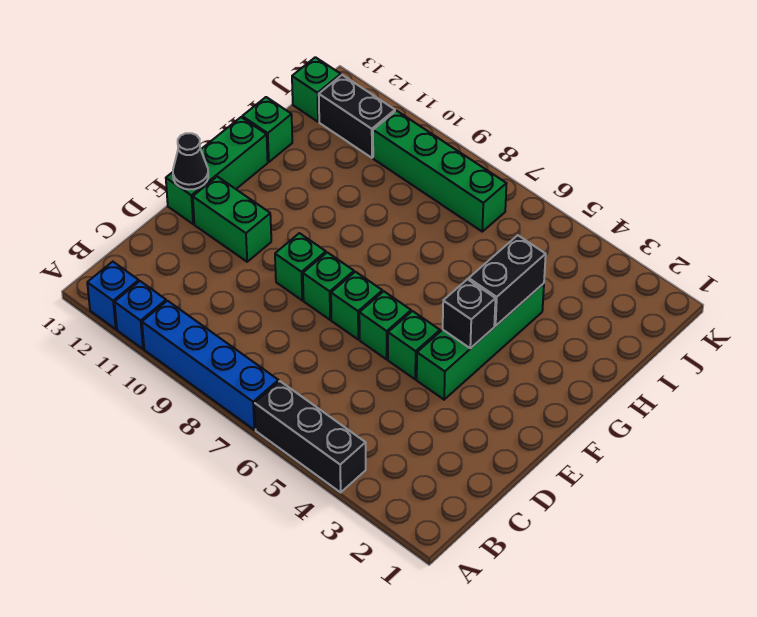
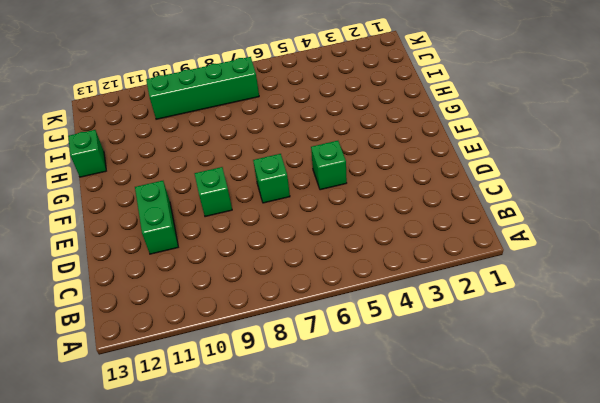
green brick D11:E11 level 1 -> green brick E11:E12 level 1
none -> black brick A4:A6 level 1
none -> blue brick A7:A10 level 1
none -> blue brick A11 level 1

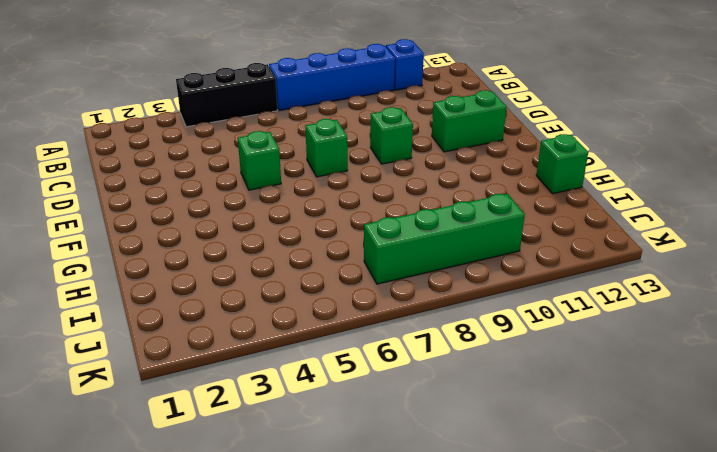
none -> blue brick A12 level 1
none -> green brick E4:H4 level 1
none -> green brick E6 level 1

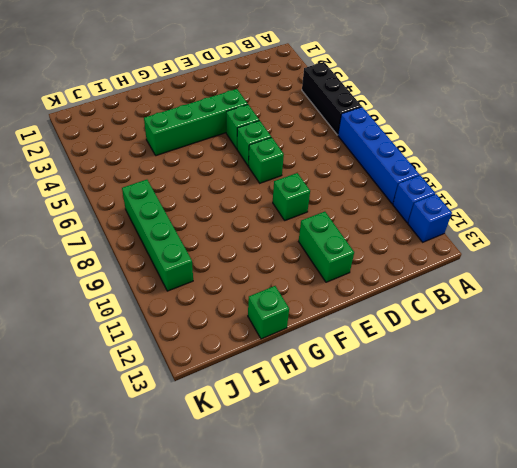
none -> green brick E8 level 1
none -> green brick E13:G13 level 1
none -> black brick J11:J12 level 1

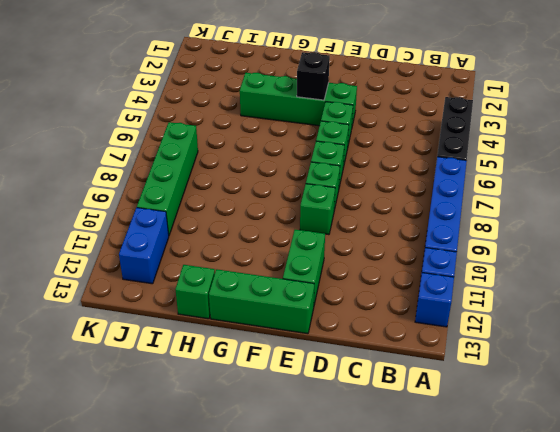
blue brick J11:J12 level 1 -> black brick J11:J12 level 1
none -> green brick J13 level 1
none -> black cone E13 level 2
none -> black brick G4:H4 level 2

• • • •

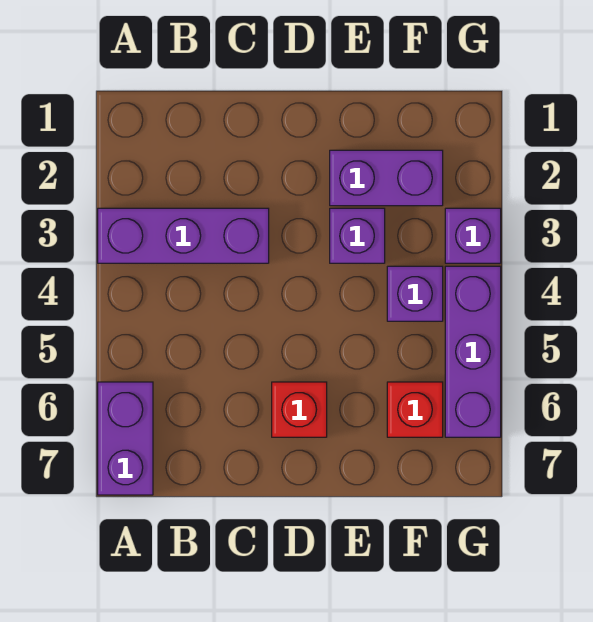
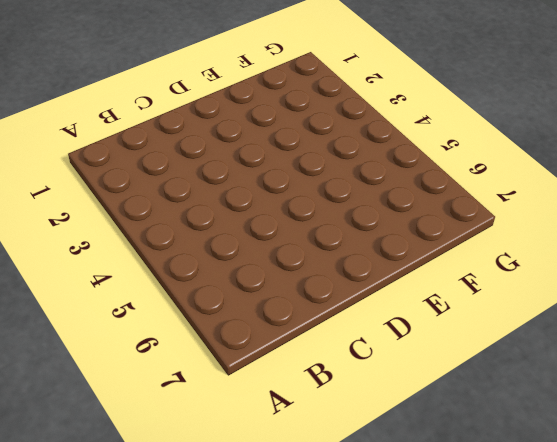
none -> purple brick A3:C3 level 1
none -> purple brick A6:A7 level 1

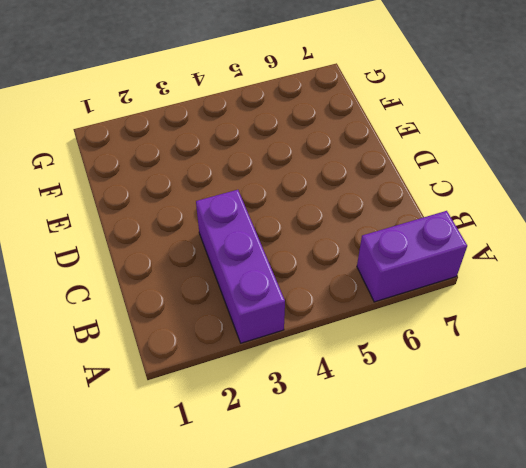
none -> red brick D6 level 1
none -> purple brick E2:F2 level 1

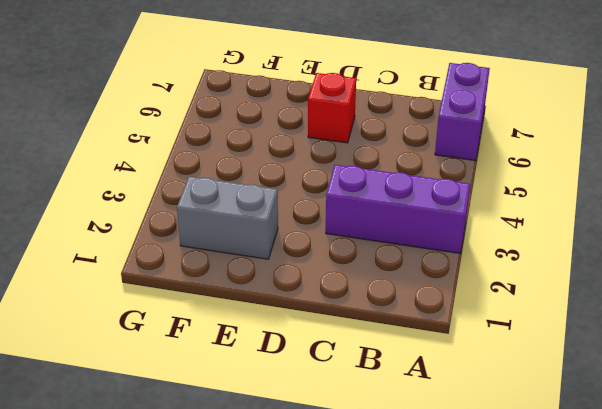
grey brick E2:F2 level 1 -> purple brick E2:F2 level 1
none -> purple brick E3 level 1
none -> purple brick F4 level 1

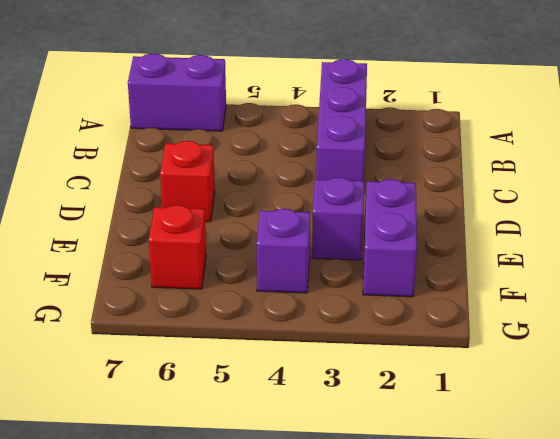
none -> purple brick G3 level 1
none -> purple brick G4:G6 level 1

• • • •

WHAT IS BEING ASKED => Starting from the line with "none -> purple brick A6:A7 level 1" in the records above, repeat each line exactly until you have written the line with "none -> purple brick G4:G6 level 1", then stop; drop the pictures.

TASK RESPONSE =>
none -> purple brick A6:A7 level 1

none -> red brick D6 level 1
none -> purple brick E2:F2 level 1

grey brick E2:F2 level 1 -> purple brick E2:F2 level 1
none -> purple brick E3 level 1
none -> purple brick F4 level 1

none -> purple brick G3 level 1
none -> purple brick G4:G6 level 1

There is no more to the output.